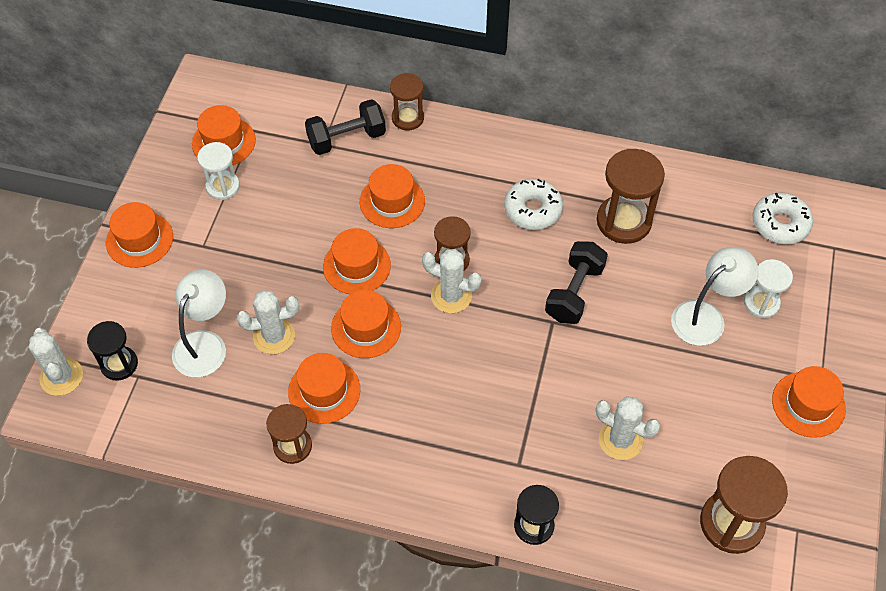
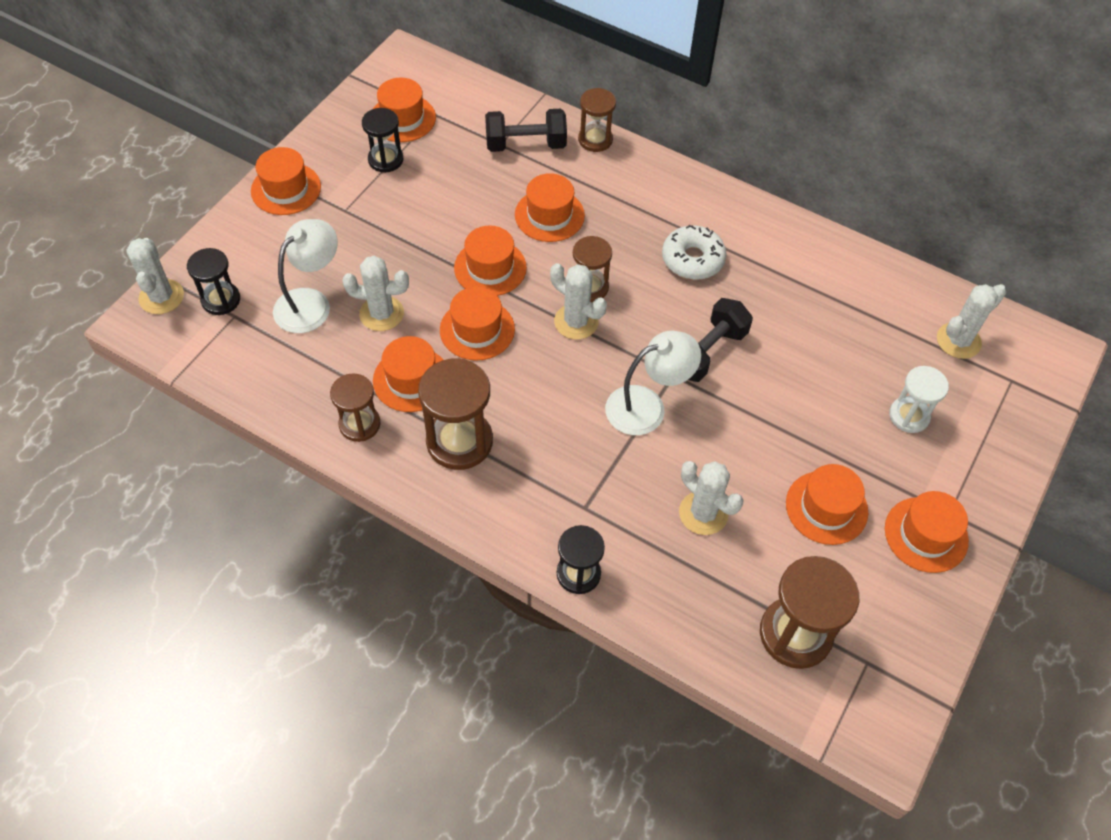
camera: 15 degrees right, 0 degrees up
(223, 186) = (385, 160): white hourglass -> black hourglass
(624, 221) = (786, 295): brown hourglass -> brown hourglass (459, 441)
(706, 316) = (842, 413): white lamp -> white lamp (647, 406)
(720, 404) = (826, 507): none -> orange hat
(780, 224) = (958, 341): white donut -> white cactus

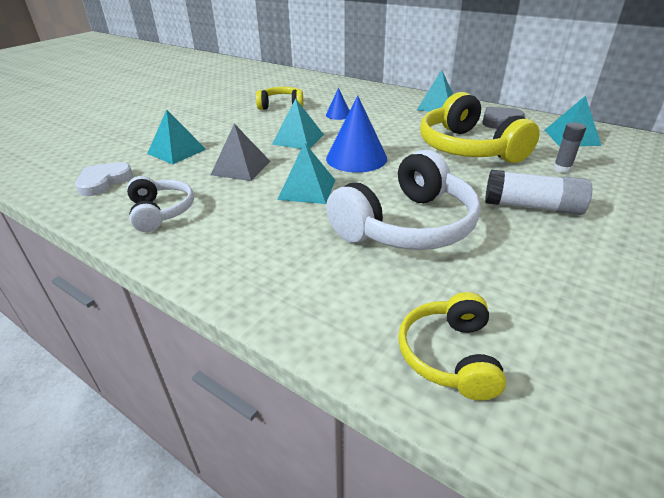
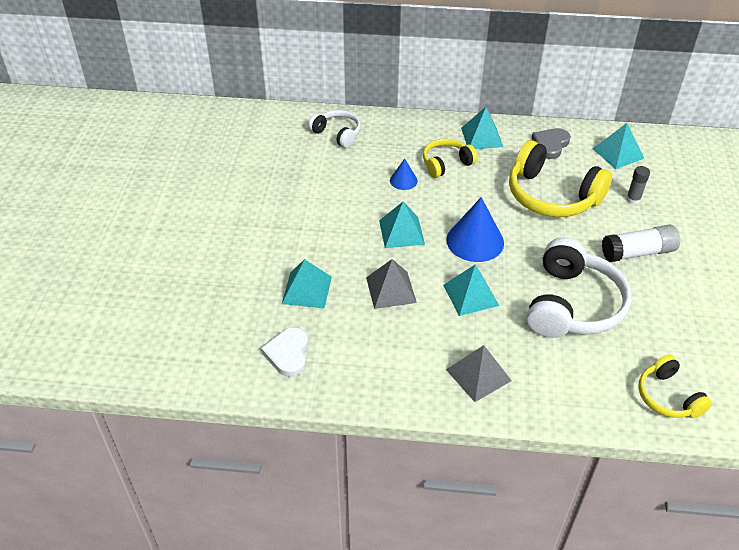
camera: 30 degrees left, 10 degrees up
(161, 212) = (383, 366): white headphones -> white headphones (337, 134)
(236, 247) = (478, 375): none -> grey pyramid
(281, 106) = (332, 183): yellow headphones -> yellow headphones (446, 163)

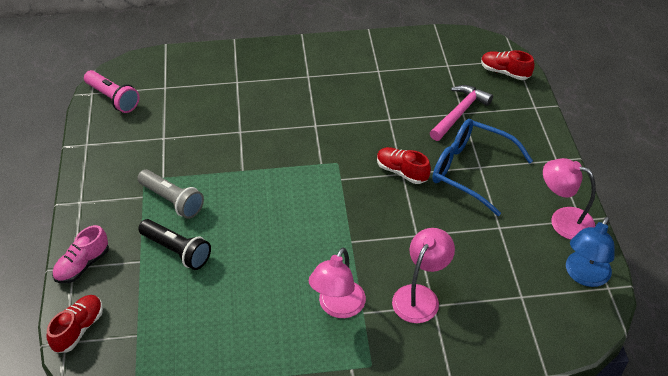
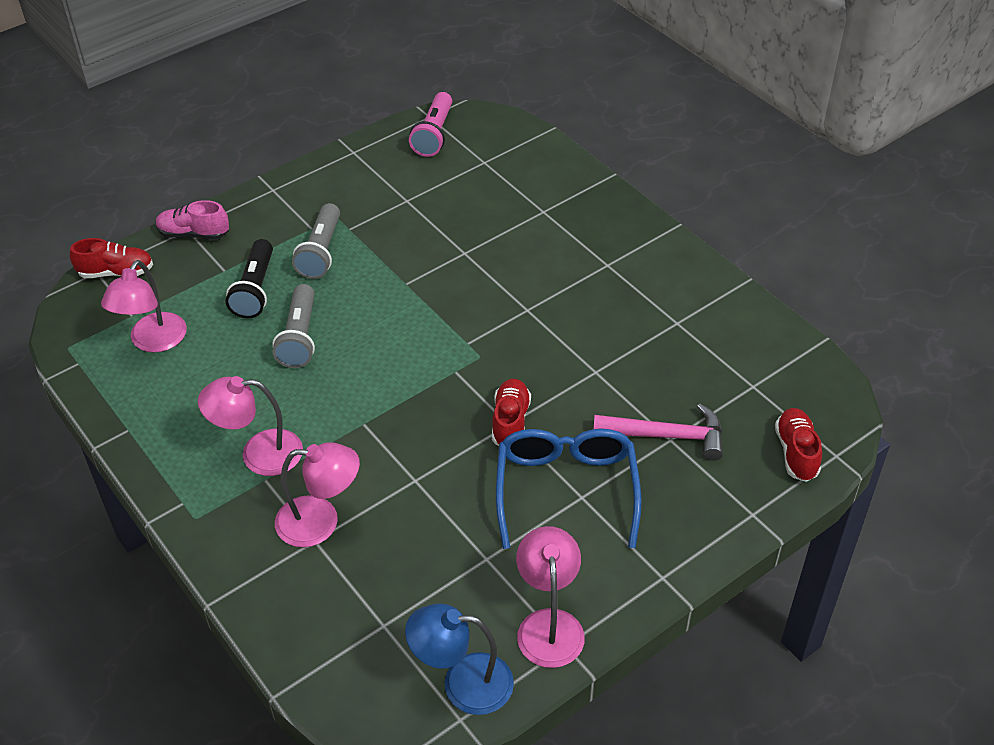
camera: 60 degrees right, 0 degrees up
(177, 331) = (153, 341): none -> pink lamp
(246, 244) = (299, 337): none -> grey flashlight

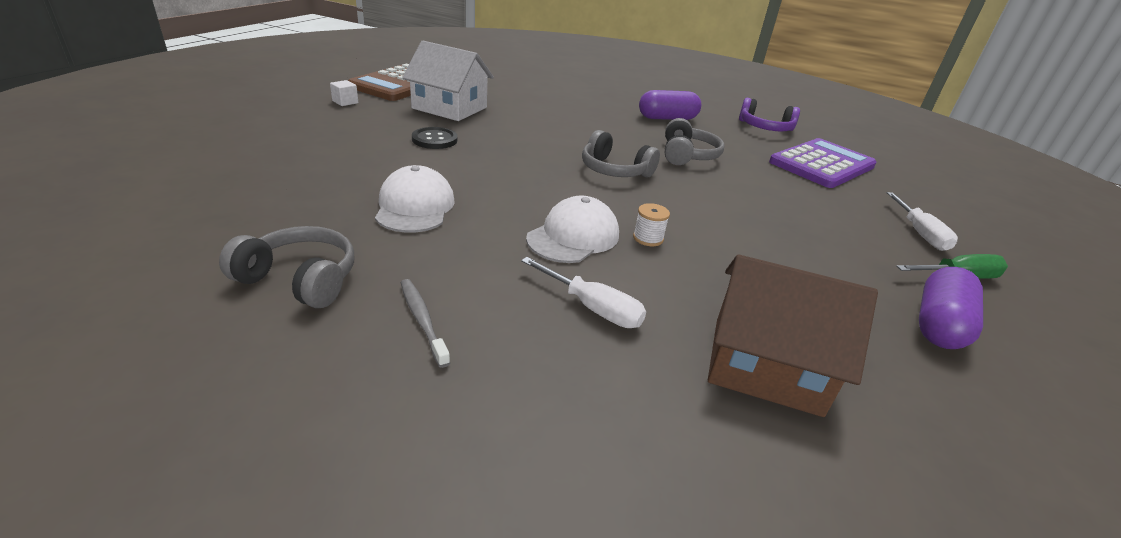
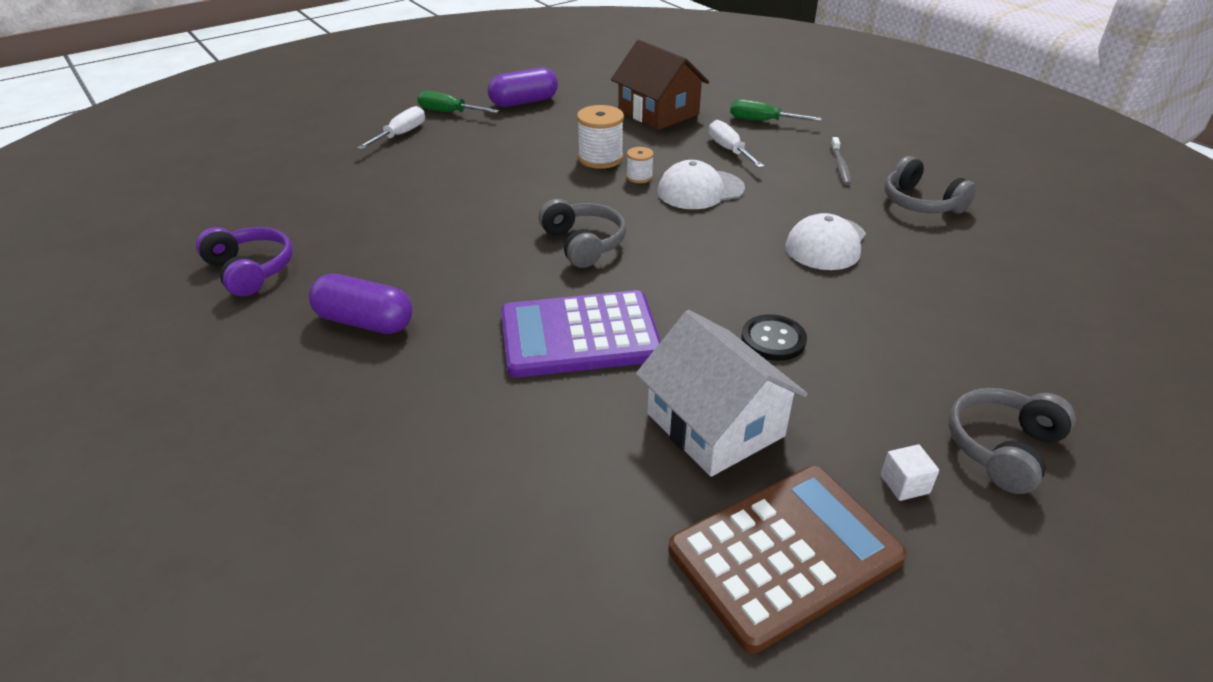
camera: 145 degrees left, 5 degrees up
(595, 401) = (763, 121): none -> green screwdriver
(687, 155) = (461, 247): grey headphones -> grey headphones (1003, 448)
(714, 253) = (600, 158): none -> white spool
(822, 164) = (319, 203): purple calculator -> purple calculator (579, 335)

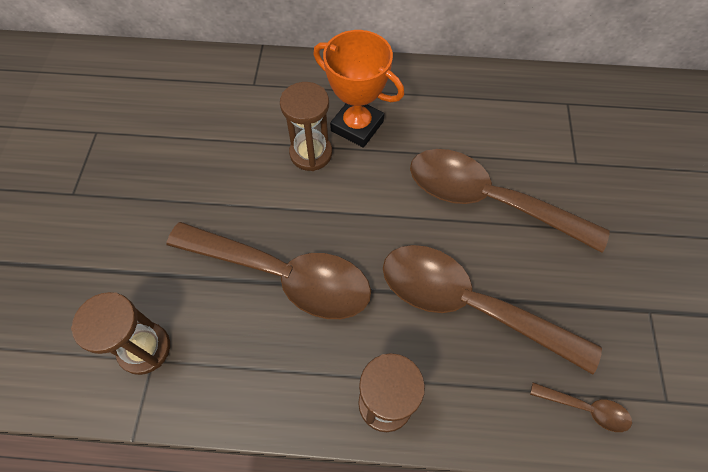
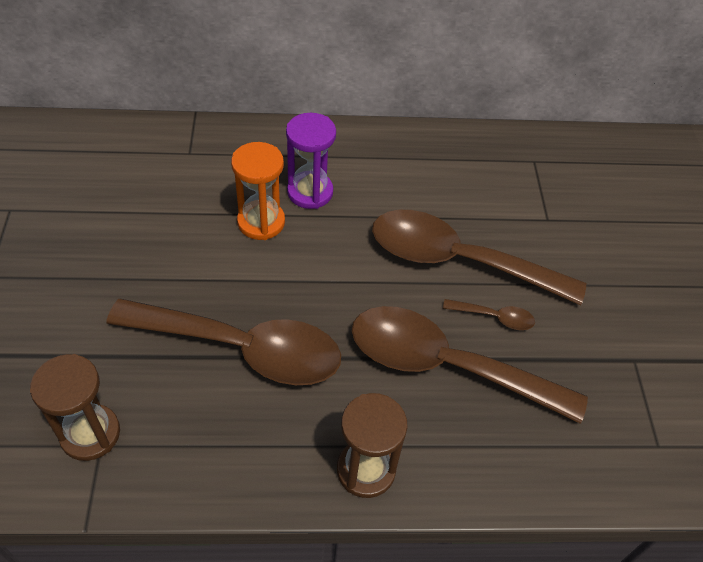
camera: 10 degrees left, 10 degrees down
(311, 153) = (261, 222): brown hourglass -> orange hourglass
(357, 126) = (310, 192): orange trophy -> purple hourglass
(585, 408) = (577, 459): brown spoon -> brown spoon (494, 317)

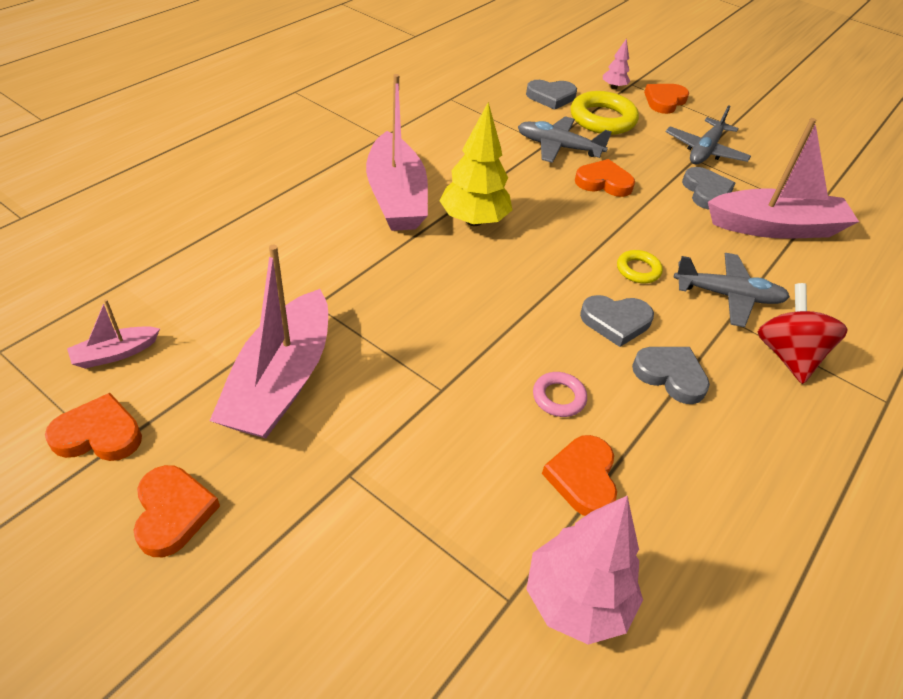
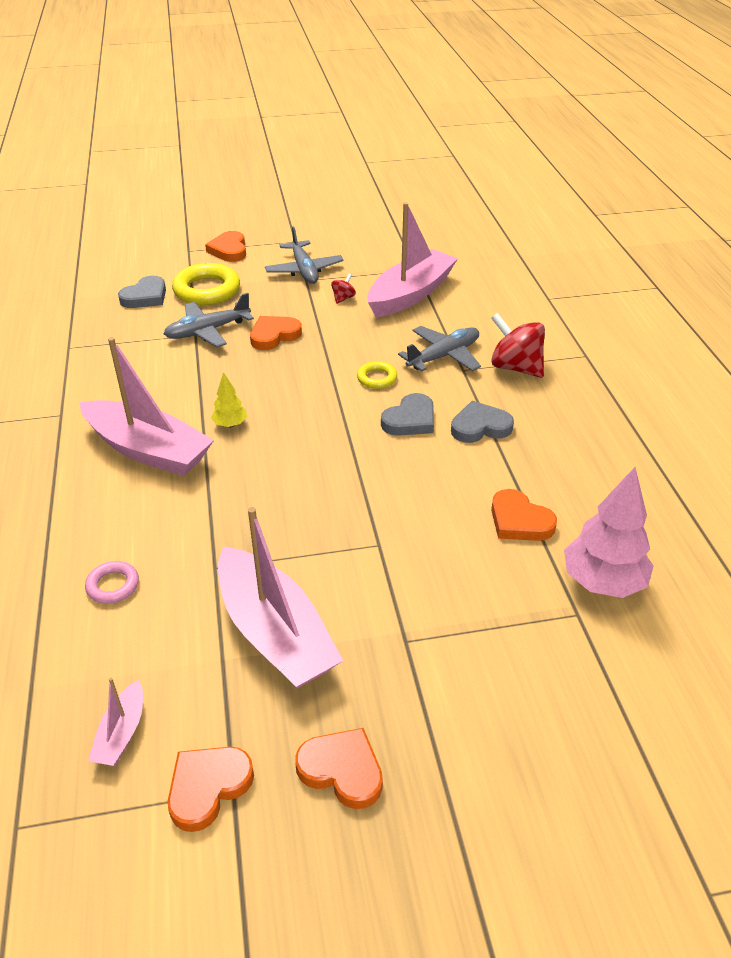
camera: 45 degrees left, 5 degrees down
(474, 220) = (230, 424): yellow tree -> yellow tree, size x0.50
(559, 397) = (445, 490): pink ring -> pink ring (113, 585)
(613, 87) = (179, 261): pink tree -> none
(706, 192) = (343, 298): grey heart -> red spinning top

Task brief: In the entries above, find every line holding the word "brown" and copy it out.

Response area:
(624, 221) = (786, 295): brown hourglass -> brown hourglass (459, 441)
(311, 153) = (261, 222): brown hourglass -> orange hourglass
(585, 408) = (577, 459): brown spoon -> brown spoon (494, 317)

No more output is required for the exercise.